ACTIVITY:
Please transcribe the lines below exactly, and leave every image behind.

RECORDS FOR THE EXERCISE:
---

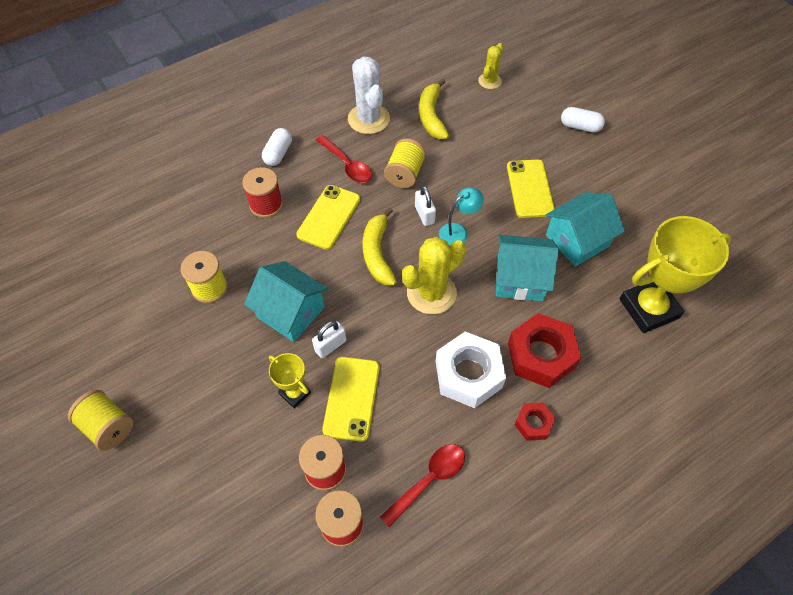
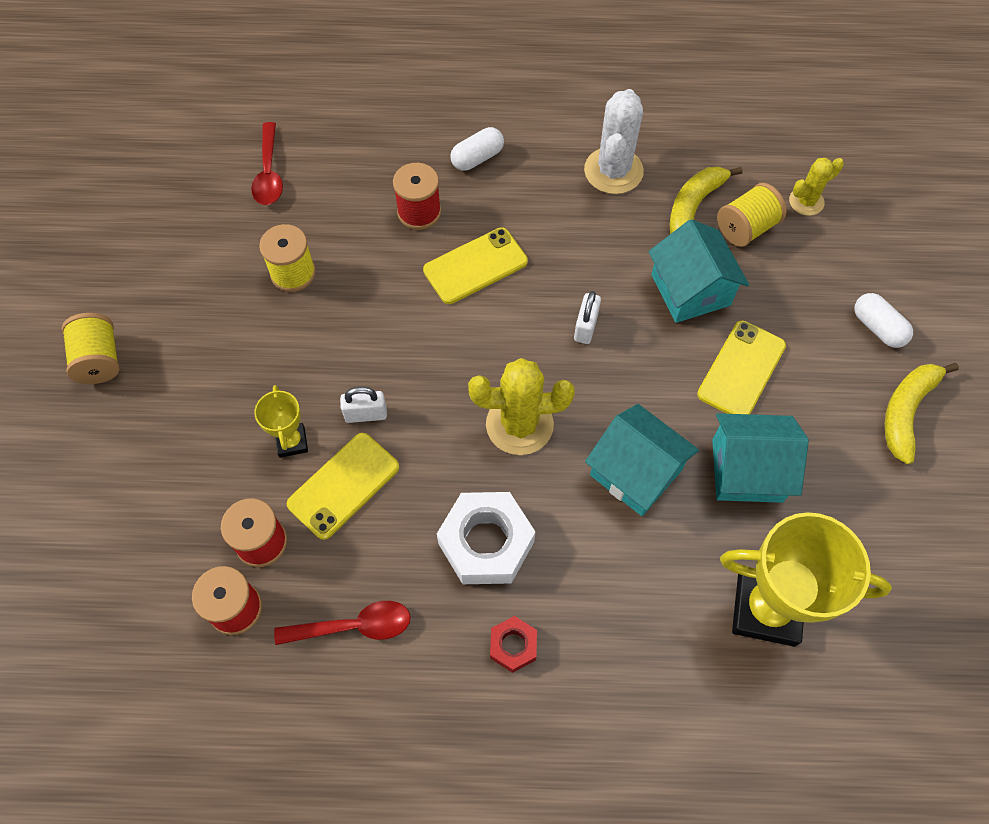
camera: 35 degrees right, 5 degrees up
(291, 312) = (353, 351): turquoise house -> turquoise house (690, 290)
(347, 165) = (544, 215): red spoon -> red spoon (269, 173)
(377, 253) = (496, 341): yellow banana -> yellow banana (906, 412)
(405, 174) = (602, 264): yellow spool -> yellow spool (746, 228)
(458, 231) = (609, 371): turquoise lamp -> none
(541, 355) = (586, 577): red nut -> none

---

WRITTEN ANSWER:
camera: 35 degrees right, 5 degrees up
(291, 312) = (353, 351): turquoise house -> turquoise house (690, 290)
(347, 165) = (544, 215): red spoon -> red spoon (269, 173)
(377, 253) = (496, 341): yellow banana -> yellow banana (906, 412)
(405, 174) = (602, 264): yellow spool -> yellow spool (746, 228)
(458, 231) = (609, 371): turquoise lamp -> none
(541, 355) = (586, 577): red nut -> none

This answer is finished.